**** Data records

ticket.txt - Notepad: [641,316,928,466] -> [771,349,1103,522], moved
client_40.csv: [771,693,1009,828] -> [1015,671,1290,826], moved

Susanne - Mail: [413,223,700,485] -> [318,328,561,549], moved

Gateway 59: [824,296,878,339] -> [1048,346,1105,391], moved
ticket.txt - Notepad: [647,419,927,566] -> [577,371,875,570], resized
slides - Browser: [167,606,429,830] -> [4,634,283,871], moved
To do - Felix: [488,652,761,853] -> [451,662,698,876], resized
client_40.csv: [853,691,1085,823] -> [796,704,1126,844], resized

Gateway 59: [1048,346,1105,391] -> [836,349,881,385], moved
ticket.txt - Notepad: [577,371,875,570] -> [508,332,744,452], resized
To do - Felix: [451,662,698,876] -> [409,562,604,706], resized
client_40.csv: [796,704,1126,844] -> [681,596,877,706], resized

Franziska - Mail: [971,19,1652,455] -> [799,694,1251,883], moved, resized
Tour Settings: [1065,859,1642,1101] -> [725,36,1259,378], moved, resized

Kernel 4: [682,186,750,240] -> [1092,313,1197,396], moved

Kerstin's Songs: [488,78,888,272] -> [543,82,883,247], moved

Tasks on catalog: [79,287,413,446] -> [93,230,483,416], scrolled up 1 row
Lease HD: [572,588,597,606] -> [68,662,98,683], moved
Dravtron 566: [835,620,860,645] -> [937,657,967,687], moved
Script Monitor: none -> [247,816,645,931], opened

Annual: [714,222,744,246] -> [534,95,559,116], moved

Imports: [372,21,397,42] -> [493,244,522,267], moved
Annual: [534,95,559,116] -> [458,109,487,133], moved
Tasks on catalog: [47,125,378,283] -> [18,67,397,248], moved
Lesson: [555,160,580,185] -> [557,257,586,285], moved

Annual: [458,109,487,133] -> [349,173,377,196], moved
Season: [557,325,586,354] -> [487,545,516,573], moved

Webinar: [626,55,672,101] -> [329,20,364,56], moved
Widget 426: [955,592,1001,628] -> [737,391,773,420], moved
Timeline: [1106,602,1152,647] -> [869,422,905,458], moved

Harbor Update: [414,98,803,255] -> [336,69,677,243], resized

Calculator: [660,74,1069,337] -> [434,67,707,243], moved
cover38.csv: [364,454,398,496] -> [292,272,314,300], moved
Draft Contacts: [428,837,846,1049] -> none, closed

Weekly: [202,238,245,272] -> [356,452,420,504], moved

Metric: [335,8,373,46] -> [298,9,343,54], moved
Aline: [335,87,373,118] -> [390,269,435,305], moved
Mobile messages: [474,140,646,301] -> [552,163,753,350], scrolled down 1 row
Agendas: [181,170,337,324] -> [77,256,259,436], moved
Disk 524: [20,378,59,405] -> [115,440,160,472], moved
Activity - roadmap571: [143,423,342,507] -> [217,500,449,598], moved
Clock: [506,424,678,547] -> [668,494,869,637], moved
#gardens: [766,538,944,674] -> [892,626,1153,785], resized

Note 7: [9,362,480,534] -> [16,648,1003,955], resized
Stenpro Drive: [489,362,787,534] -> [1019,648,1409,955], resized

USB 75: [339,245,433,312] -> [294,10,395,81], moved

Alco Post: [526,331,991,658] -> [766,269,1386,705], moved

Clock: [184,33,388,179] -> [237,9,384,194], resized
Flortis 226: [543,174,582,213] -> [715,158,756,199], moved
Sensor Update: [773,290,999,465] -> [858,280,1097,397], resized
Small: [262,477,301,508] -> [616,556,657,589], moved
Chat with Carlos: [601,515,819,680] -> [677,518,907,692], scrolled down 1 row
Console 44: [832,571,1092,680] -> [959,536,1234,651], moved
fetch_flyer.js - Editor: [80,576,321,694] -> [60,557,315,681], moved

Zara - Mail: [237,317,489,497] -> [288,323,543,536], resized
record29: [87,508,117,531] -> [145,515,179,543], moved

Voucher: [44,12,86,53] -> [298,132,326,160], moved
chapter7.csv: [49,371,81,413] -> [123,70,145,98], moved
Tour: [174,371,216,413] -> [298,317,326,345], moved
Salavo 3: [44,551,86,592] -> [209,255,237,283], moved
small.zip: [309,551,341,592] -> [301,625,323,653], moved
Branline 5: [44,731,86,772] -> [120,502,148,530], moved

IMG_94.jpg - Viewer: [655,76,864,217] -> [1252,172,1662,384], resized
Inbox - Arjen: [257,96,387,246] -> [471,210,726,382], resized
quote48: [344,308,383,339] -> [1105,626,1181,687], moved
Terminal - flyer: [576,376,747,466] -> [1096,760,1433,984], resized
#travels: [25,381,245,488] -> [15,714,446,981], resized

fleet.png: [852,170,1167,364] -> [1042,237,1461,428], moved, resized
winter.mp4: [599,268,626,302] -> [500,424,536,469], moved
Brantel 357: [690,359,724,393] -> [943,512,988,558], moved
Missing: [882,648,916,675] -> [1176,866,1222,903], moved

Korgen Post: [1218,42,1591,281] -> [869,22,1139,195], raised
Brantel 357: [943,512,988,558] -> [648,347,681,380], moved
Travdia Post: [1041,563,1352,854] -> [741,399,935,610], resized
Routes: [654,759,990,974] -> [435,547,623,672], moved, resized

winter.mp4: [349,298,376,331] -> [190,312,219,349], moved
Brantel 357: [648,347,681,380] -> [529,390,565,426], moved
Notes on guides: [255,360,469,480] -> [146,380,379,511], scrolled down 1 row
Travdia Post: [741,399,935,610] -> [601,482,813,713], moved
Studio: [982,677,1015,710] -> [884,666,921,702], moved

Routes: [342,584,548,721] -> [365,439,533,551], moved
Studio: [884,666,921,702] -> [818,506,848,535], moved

********

- [The problem]
Could you retype exactly the lines above, starting at the line that contains "Mobile messages: [474,140,646,301]" and ending at the line that contains "Activity - roadmap571: [143,423,342,507]", and nothing more?

- [Answer space]
Mobile messages: [474,140,646,301] -> [552,163,753,350], scrolled down 1 row
Agendas: [181,170,337,324] -> [77,256,259,436], moved
Disk 524: [20,378,59,405] -> [115,440,160,472], moved
Activity - roadmap571: [143,423,342,507] -> [217,500,449,598], moved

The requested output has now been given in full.